**What to produce**
Without the pictures, set down every line of the data exactly.

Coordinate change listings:
---

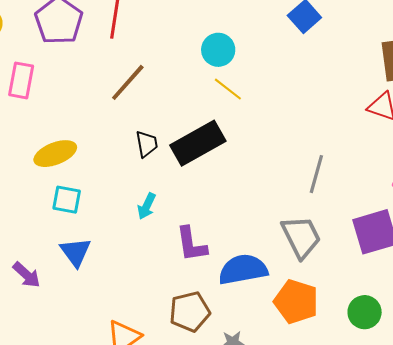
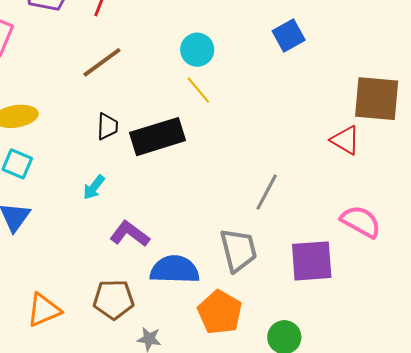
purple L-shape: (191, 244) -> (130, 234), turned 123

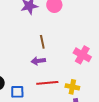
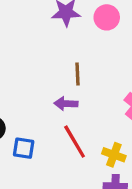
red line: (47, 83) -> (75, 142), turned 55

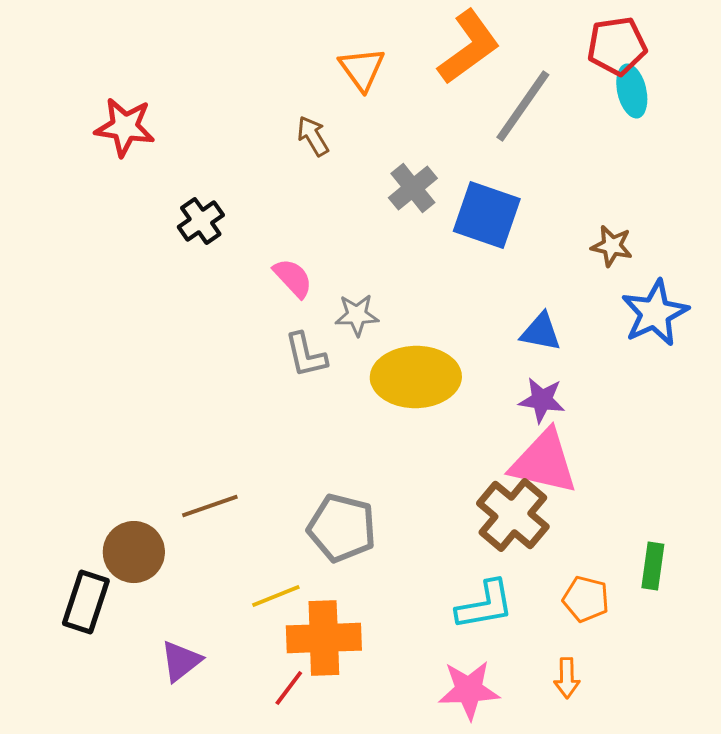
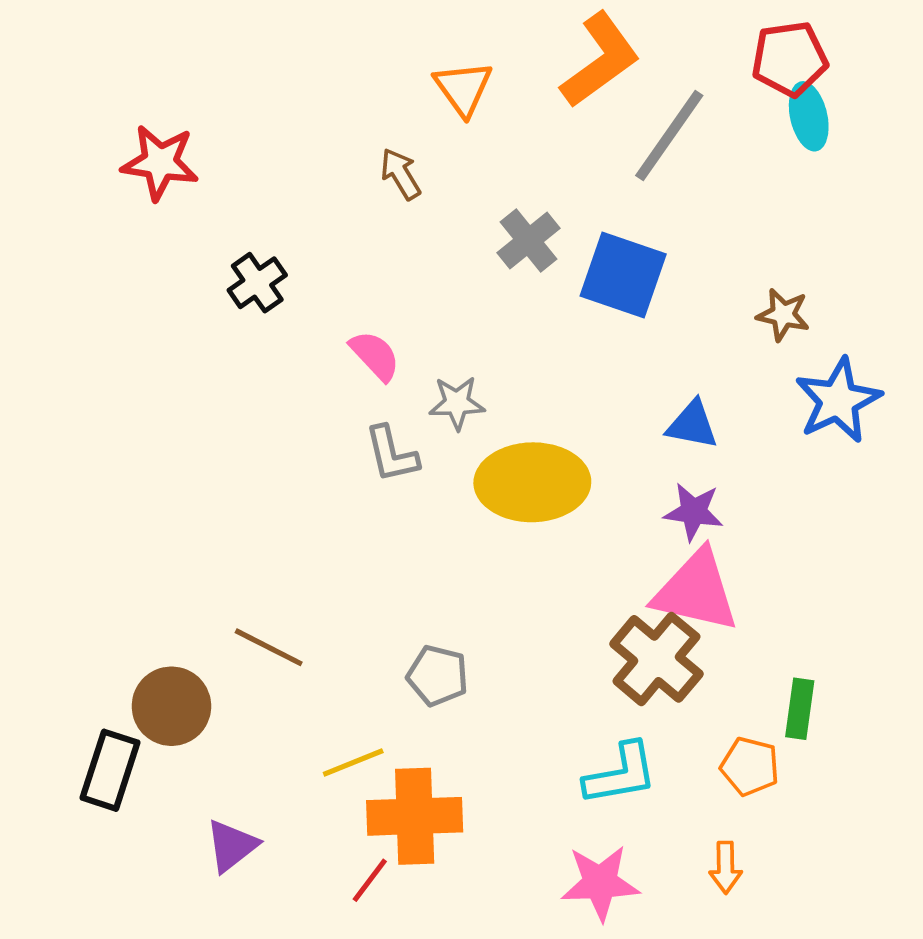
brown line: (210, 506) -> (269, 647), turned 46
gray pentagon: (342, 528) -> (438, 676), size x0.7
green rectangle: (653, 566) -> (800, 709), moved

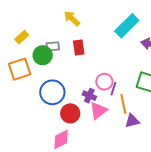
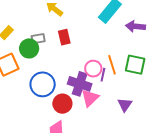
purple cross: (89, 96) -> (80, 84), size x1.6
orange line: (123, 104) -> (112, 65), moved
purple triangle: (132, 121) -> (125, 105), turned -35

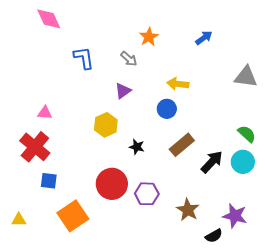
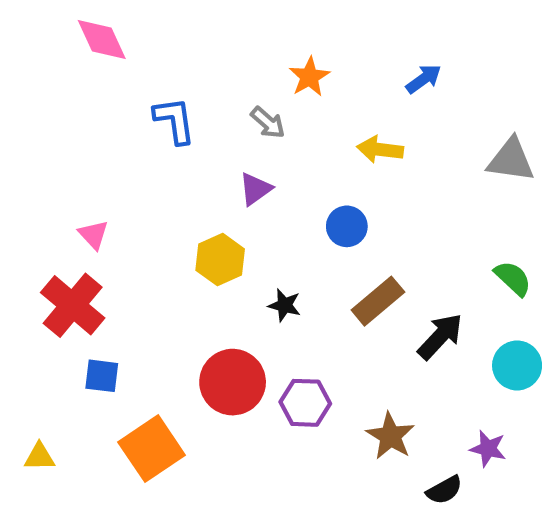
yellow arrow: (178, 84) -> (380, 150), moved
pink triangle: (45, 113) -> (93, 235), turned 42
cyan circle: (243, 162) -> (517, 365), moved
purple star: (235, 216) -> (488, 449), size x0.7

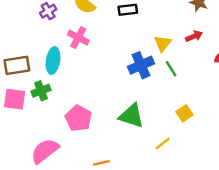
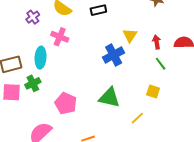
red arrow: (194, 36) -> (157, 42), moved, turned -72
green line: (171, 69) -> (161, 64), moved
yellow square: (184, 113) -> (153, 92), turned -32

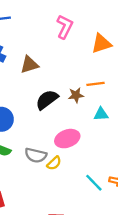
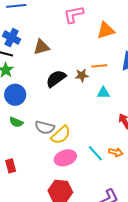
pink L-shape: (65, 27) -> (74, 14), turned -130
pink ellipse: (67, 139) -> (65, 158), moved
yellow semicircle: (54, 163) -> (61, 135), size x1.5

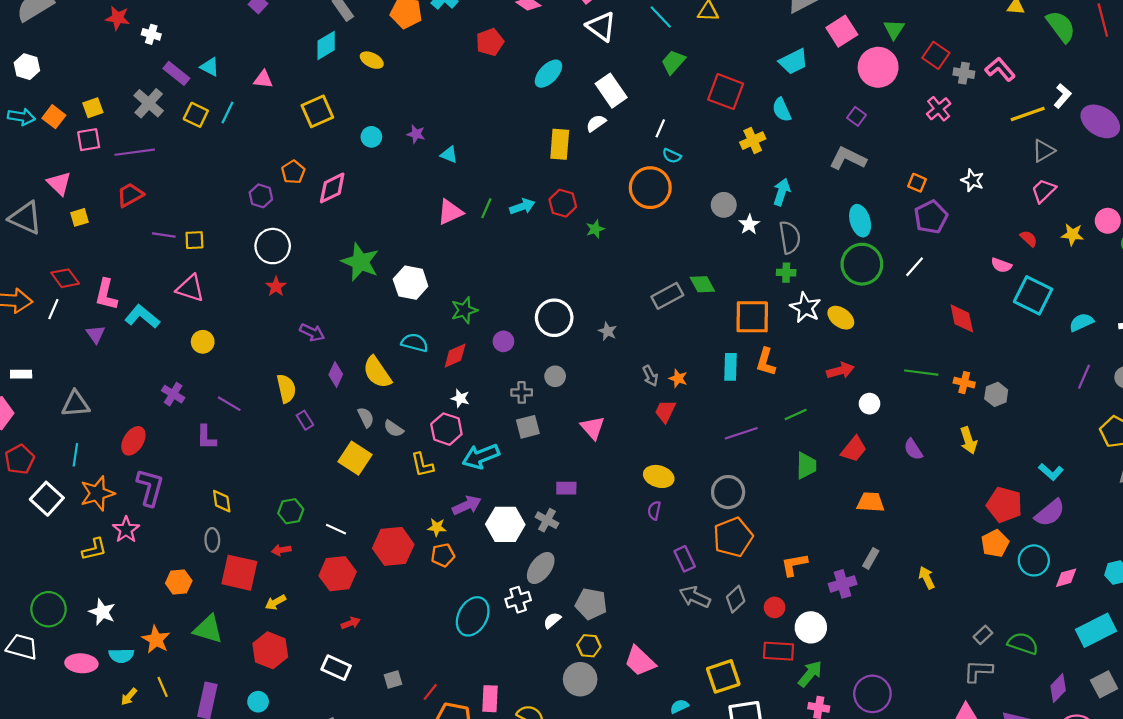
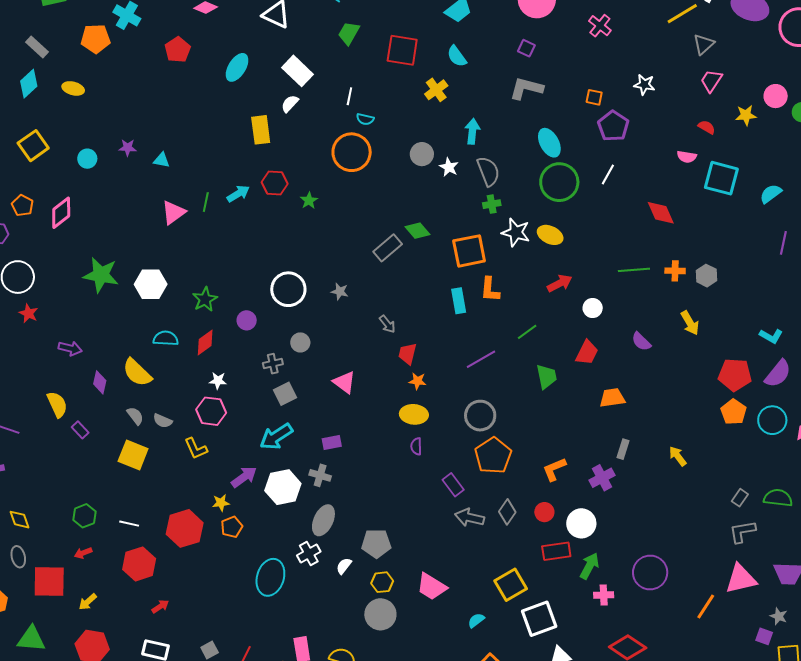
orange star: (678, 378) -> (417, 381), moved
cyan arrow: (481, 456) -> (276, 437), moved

---

**Answer space**
purple L-shape: (191, 244) -> (130, 234), turned 123

red line: (47, 83) -> (75, 142), turned 55

brown line: (210, 506) -> (269, 647), turned 46
gray pentagon: (342, 528) -> (438, 676), size x0.7
green rectangle: (653, 566) -> (800, 709), moved

purple cross: (89, 96) -> (80, 84), size x1.6
orange line: (123, 104) -> (112, 65), moved
purple triangle: (132, 121) -> (125, 105), turned -35

yellow arrow: (178, 84) -> (380, 150), moved
pink triangle: (45, 113) -> (93, 235), turned 42
cyan circle: (243, 162) -> (517, 365), moved
purple star: (235, 216) -> (488, 449), size x0.7

red arrow: (194, 36) -> (157, 42), moved, turned -72
green line: (171, 69) -> (161, 64), moved
yellow square: (184, 113) -> (153, 92), turned -32

pink L-shape: (65, 27) -> (74, 14), turned -130
pink ellipse: (67, 139) -> (65, 158), moved
yellow semicircle: (54, 163) -> (61, 135), size x1.5

orange star: (678, 378) -> (417, 381), moved
cyan arrow: (481, 456) -> (276, 437), moved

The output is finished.